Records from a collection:
*** Block opens ***

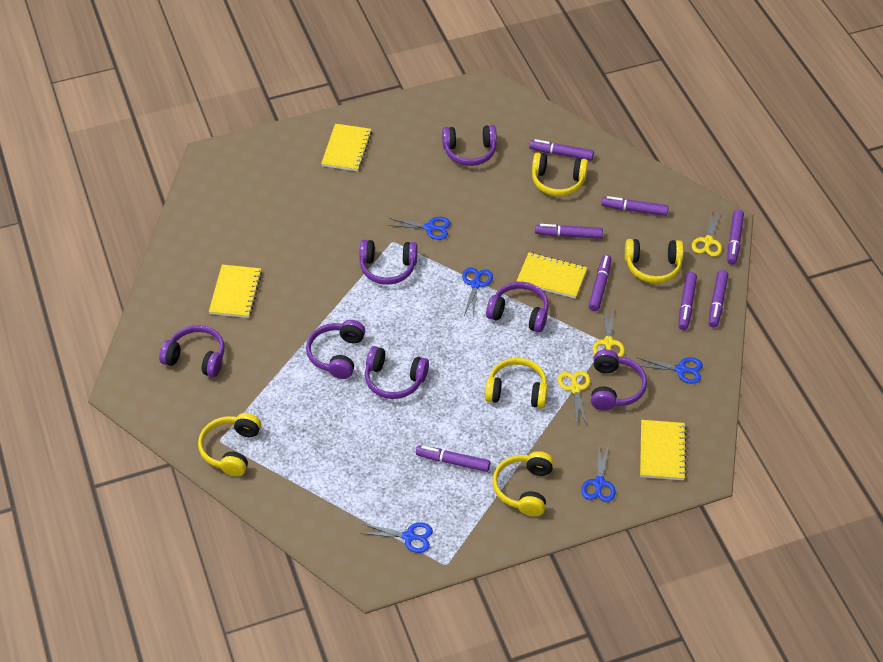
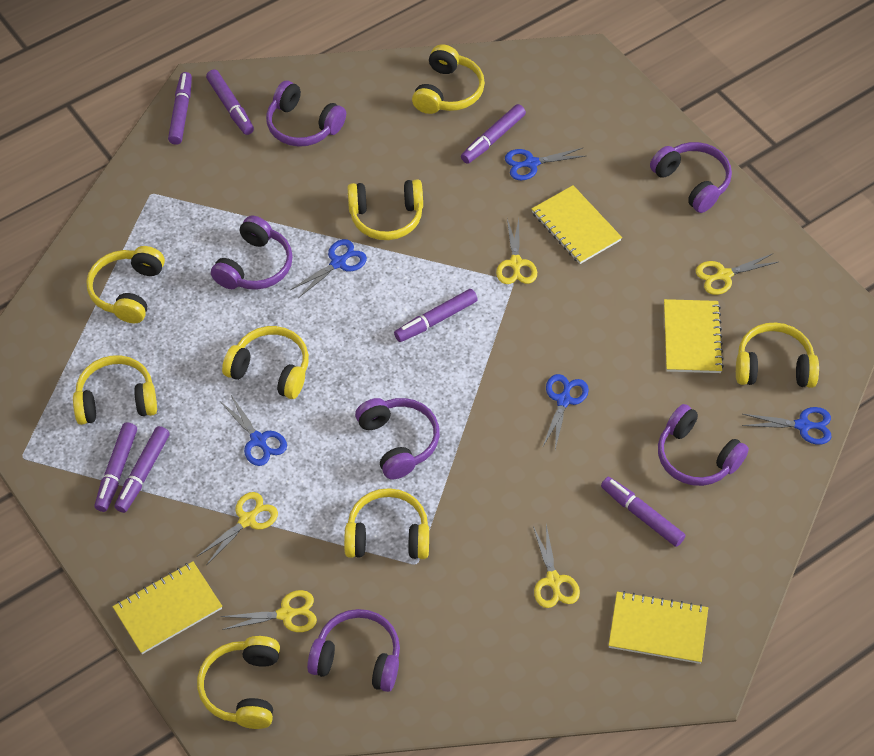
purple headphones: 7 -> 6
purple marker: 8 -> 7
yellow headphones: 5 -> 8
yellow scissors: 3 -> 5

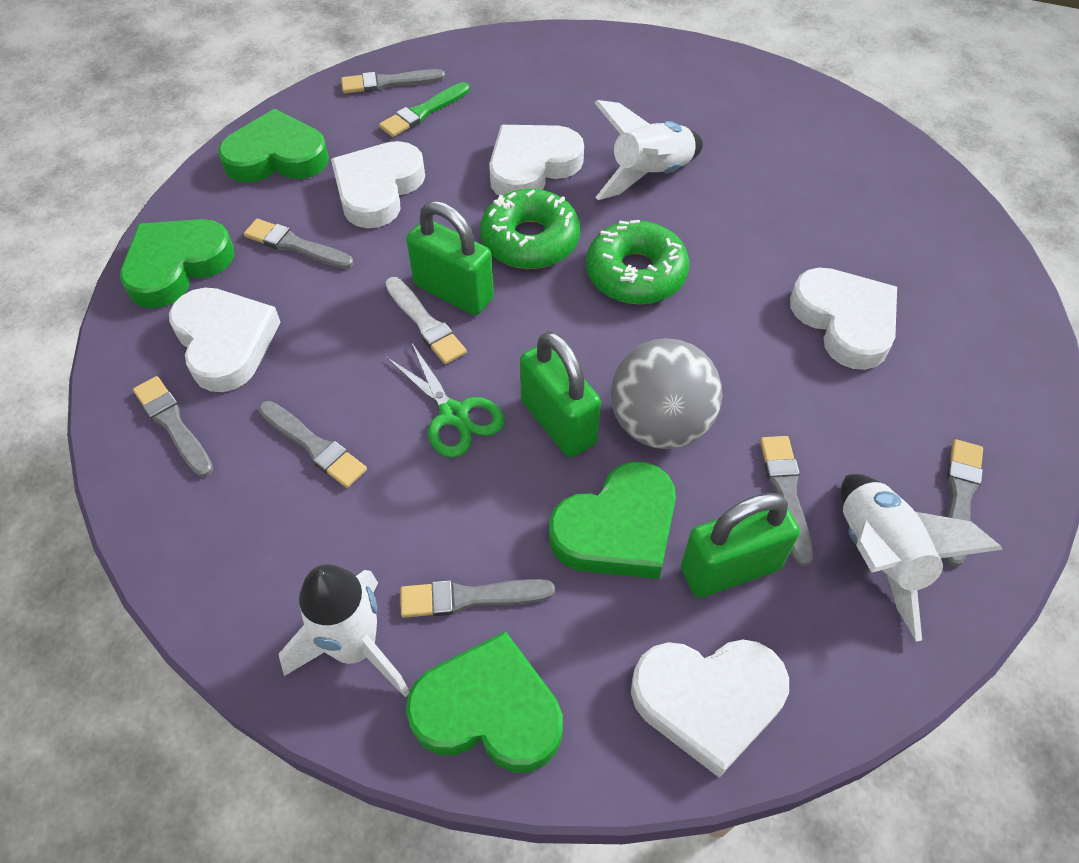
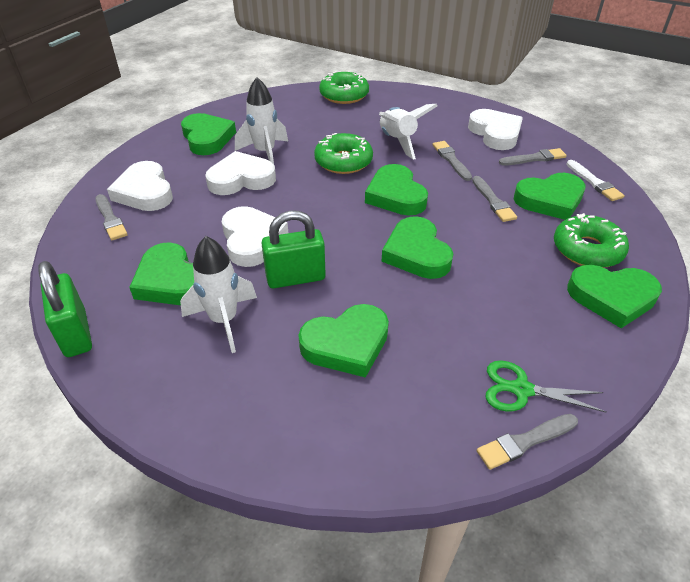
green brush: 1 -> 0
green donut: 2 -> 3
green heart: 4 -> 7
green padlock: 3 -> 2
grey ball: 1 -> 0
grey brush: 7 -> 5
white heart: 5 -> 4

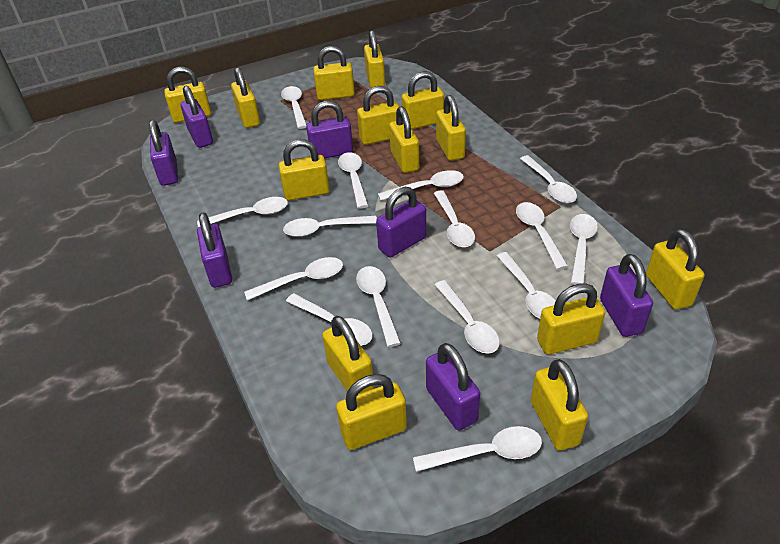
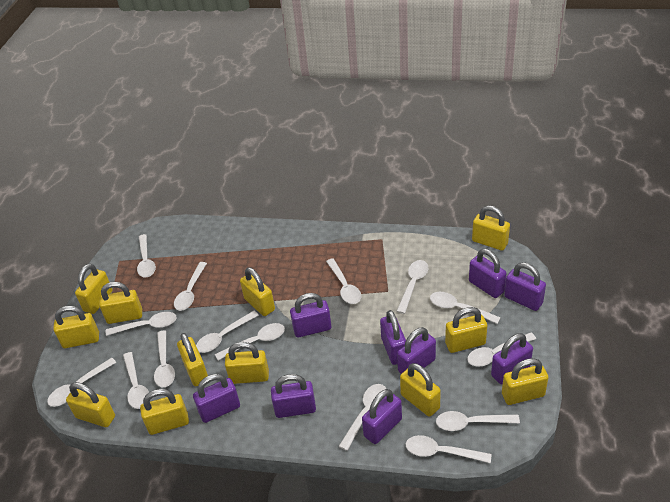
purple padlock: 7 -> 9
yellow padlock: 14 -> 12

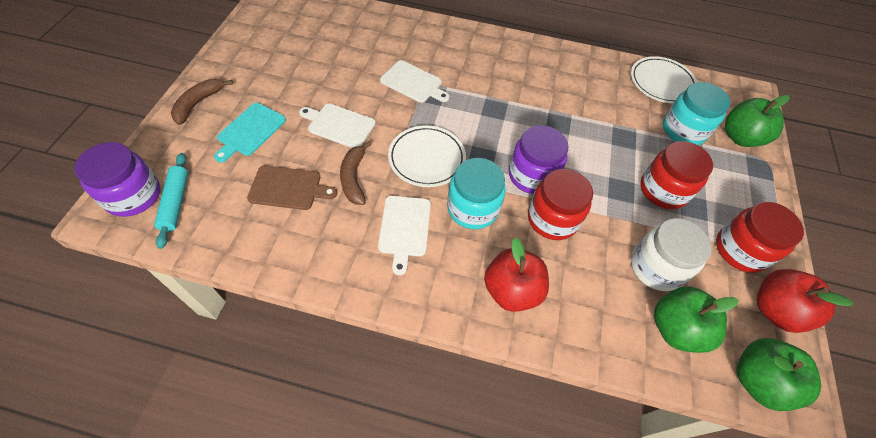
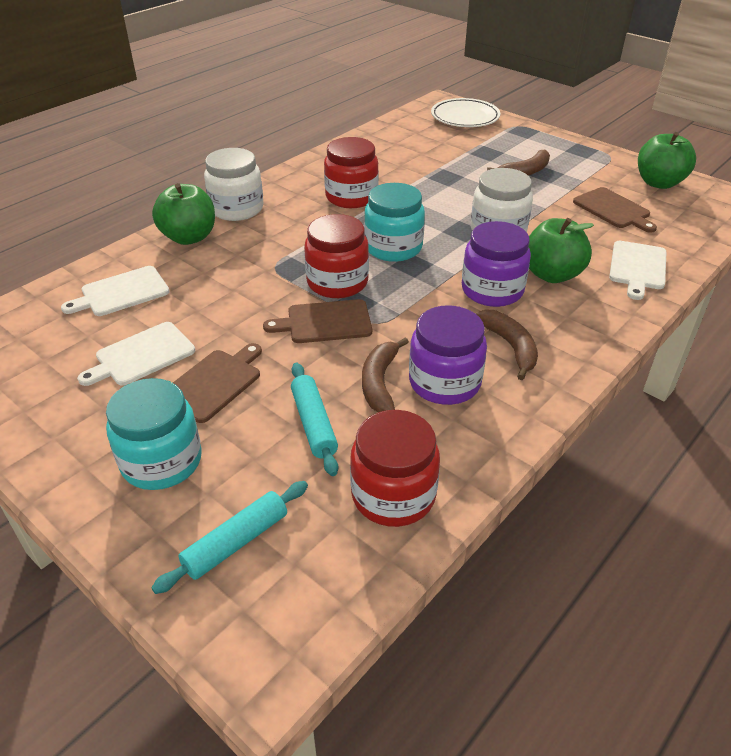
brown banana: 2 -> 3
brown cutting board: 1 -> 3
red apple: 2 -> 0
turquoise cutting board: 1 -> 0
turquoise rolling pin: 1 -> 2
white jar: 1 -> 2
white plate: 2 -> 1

*** Block closes ***

Every line in the entries above that has the word "white" should be identified and copied.

white heart: 5 -> 4
white jar: 1 -> 2
white plate: 2 -> 1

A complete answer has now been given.